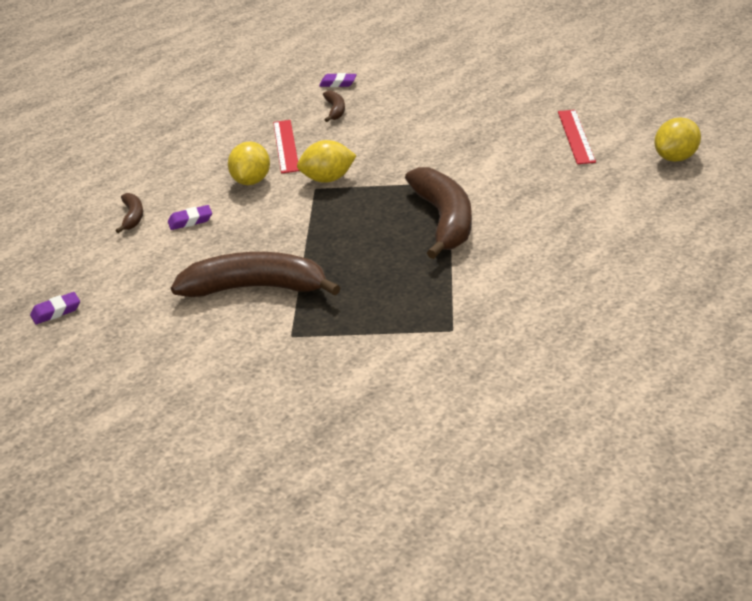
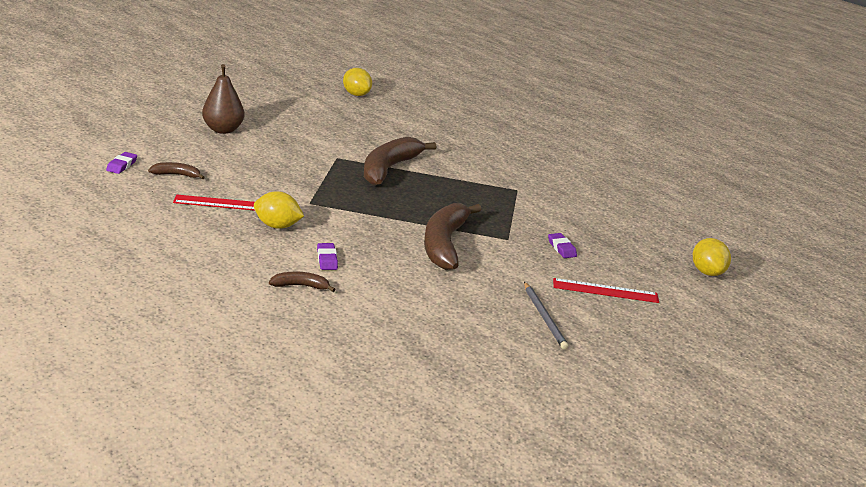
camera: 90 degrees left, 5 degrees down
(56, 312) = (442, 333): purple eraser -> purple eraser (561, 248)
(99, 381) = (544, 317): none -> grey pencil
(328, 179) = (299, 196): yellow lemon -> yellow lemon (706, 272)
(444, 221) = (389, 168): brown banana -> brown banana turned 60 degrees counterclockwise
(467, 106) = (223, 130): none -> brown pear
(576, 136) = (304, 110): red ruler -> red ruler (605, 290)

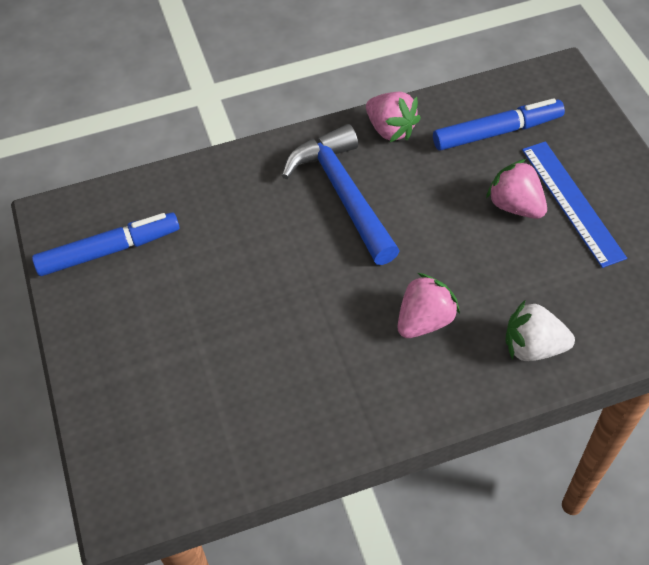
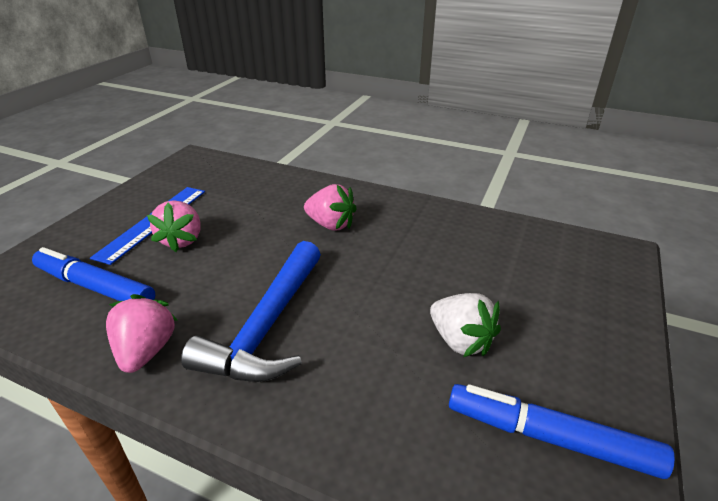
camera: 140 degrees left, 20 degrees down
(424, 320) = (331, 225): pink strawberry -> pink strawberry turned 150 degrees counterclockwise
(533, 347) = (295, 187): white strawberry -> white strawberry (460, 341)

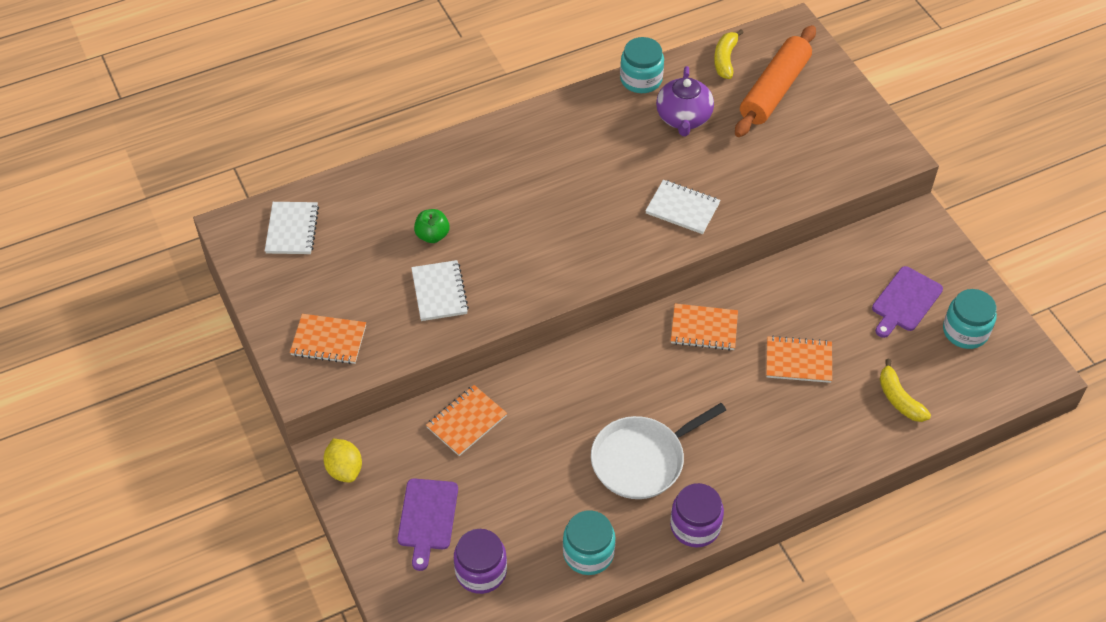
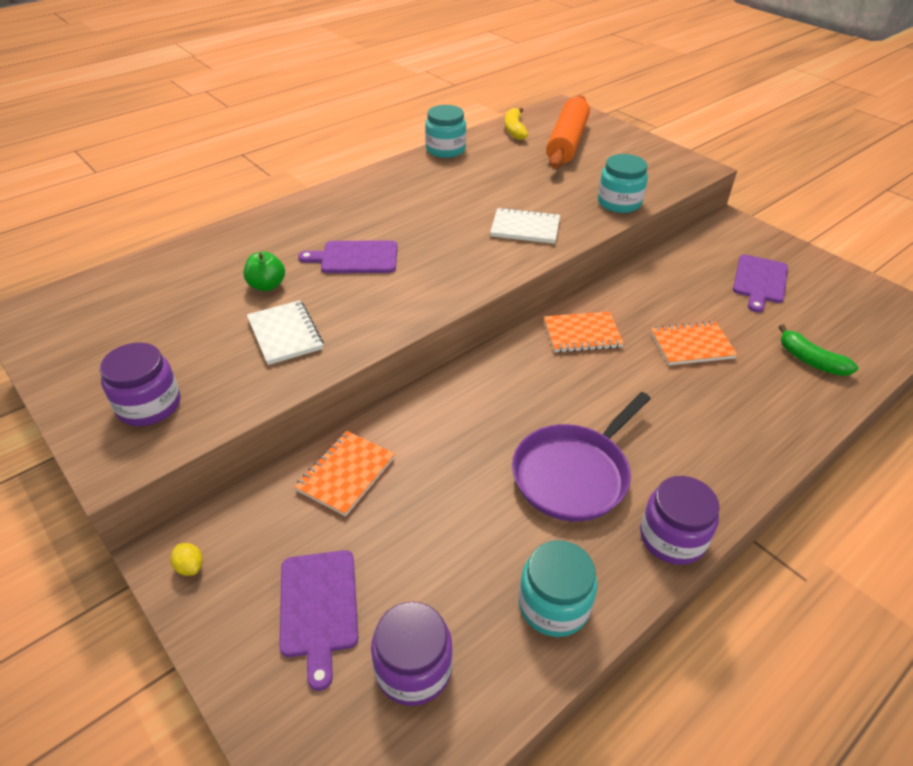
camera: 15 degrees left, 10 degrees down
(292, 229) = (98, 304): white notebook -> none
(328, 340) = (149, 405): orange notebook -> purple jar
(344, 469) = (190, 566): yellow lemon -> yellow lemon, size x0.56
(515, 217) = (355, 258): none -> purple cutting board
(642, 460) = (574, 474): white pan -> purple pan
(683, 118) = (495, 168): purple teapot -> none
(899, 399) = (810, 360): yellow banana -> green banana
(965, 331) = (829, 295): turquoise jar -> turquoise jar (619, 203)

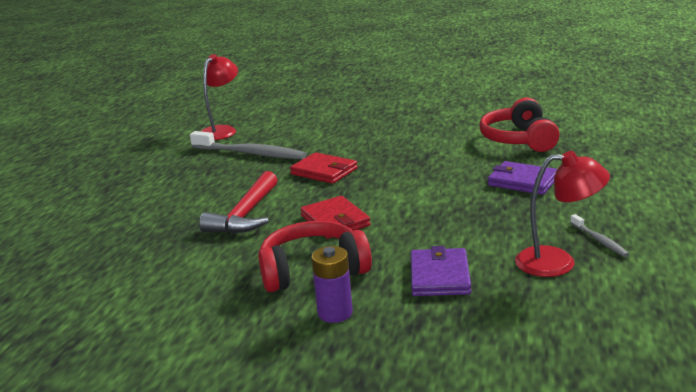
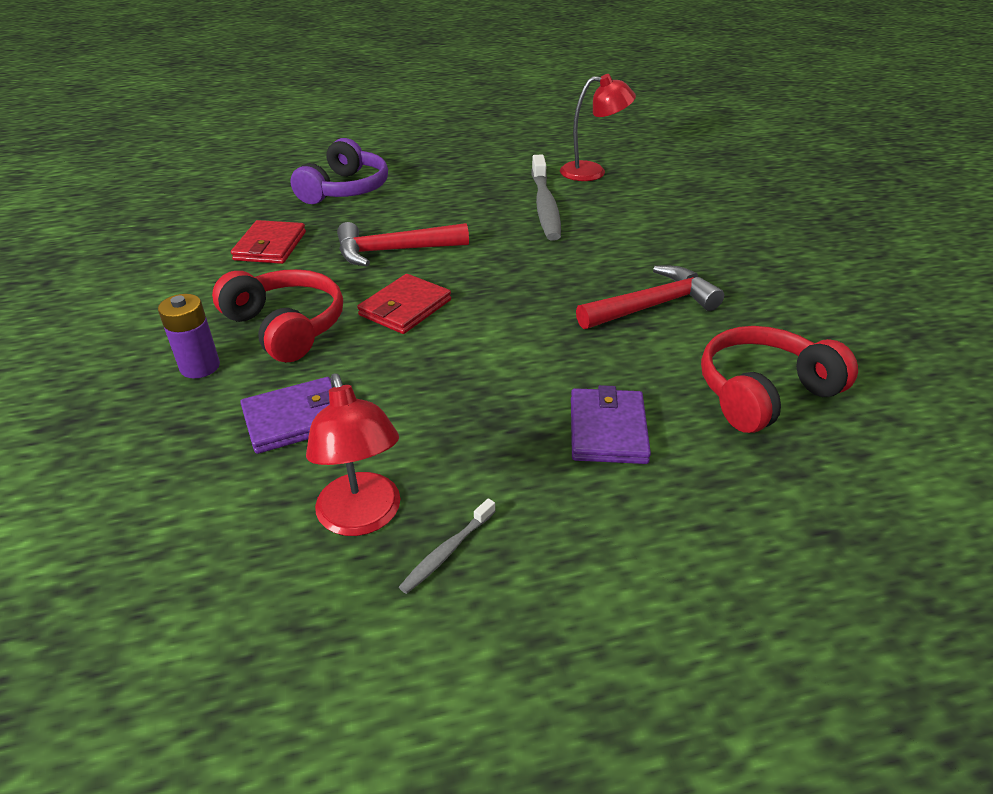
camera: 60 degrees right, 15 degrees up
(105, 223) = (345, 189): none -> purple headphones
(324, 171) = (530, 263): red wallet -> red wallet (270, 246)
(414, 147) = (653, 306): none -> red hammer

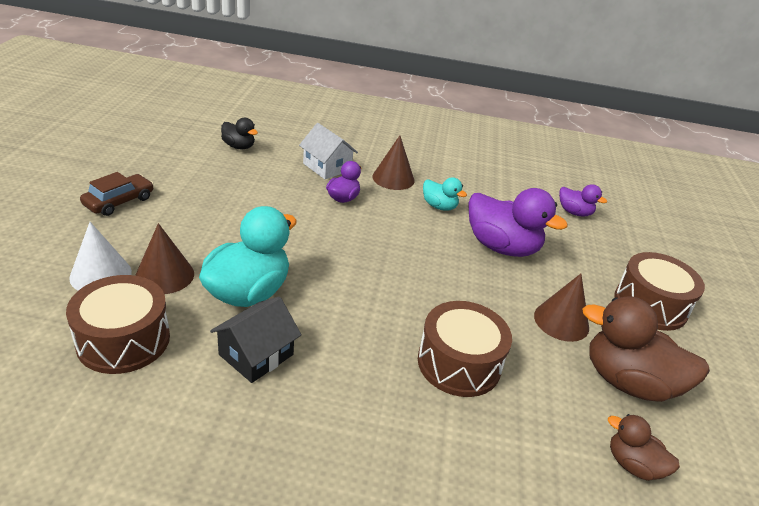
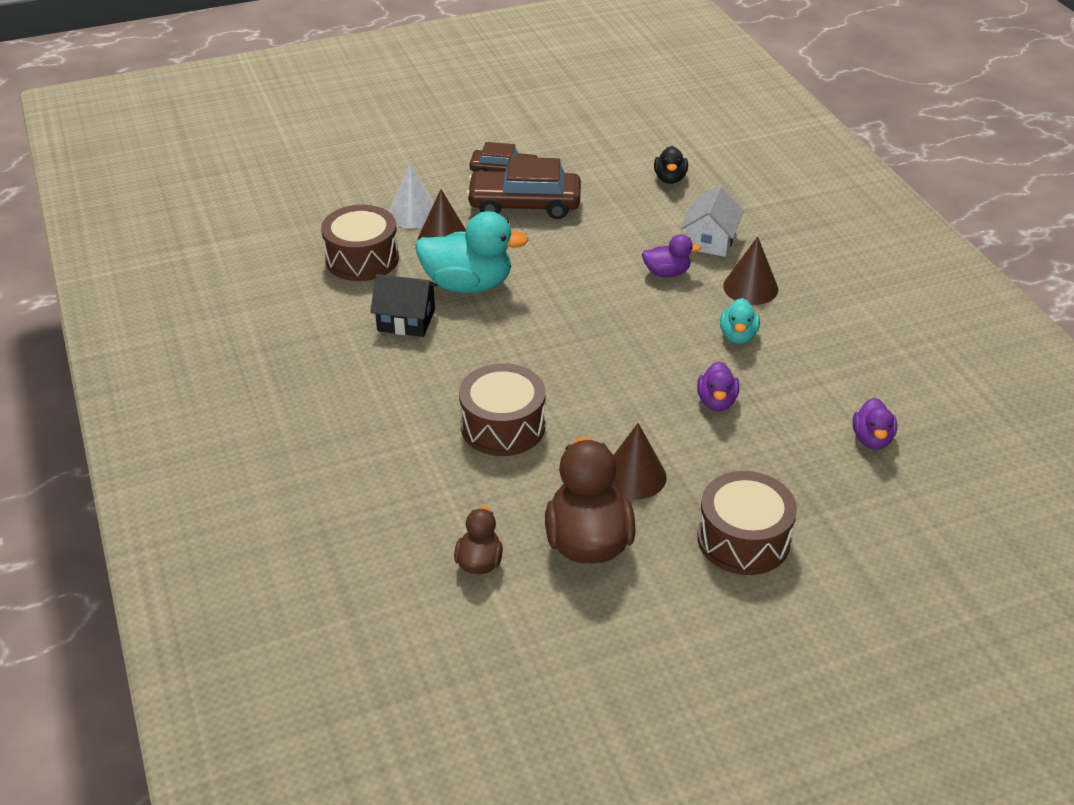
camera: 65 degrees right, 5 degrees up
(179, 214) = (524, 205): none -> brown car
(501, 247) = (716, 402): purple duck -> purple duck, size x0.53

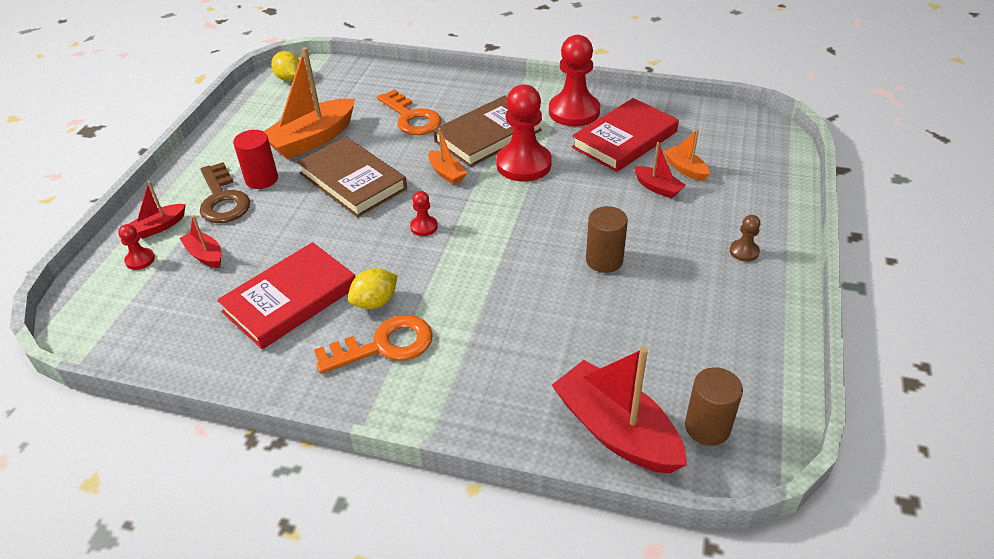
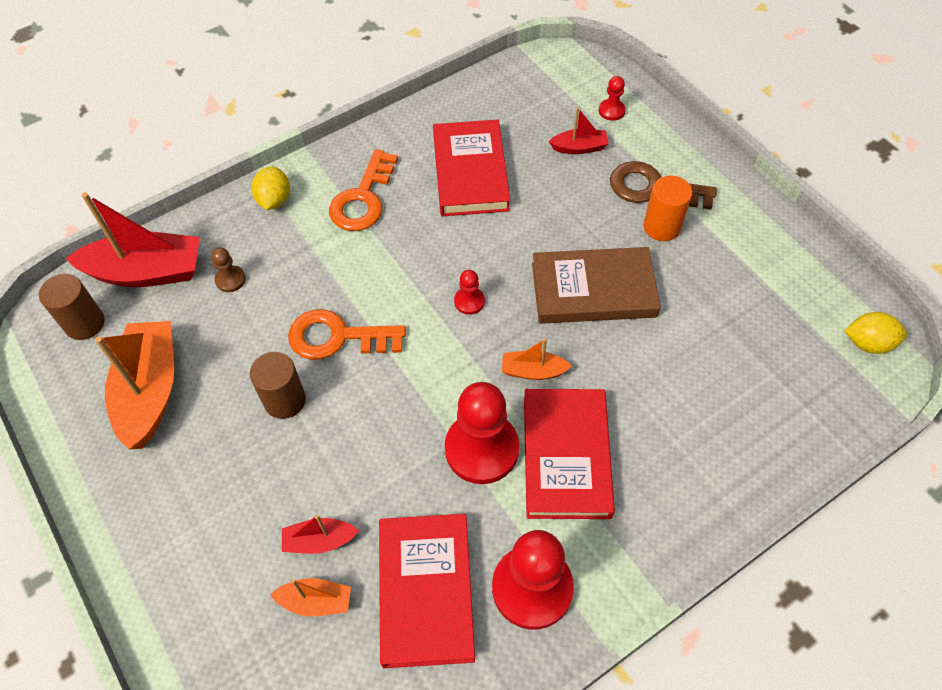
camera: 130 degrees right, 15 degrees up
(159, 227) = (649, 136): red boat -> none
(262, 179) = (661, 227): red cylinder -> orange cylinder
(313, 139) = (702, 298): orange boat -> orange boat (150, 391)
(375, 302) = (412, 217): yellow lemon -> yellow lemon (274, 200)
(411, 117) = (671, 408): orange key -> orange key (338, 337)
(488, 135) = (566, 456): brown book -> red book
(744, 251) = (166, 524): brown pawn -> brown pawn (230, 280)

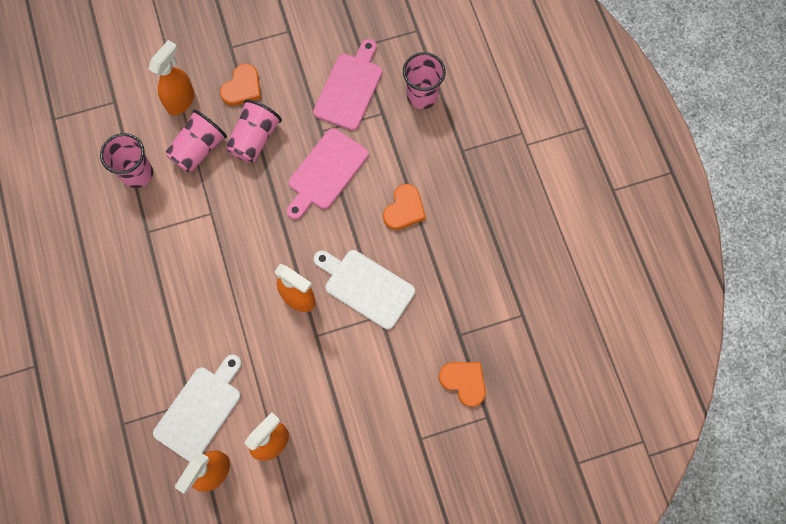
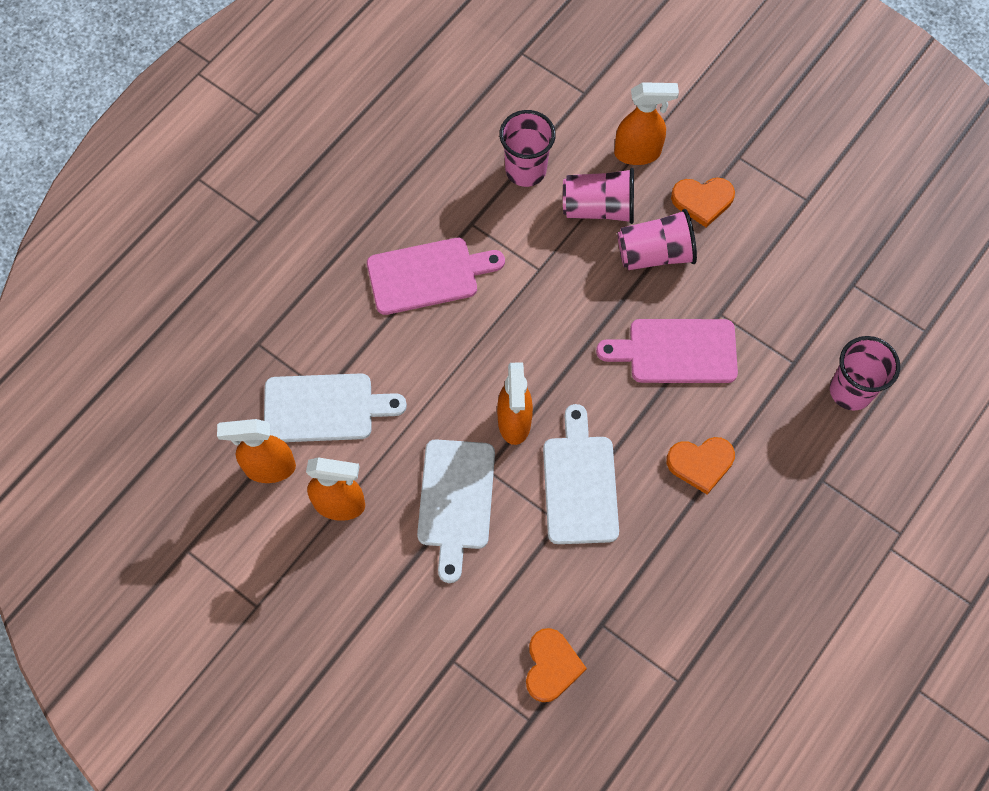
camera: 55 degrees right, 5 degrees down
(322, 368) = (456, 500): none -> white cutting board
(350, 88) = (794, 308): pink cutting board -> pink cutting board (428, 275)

## Your goal
Lines of the material may hold the string "boat". Copy each one that does.

## Reply
(159, 227) = (649, 136): red boat -> none
(313, 139) = (702, 298): orange boat -> orange boat (150, 391)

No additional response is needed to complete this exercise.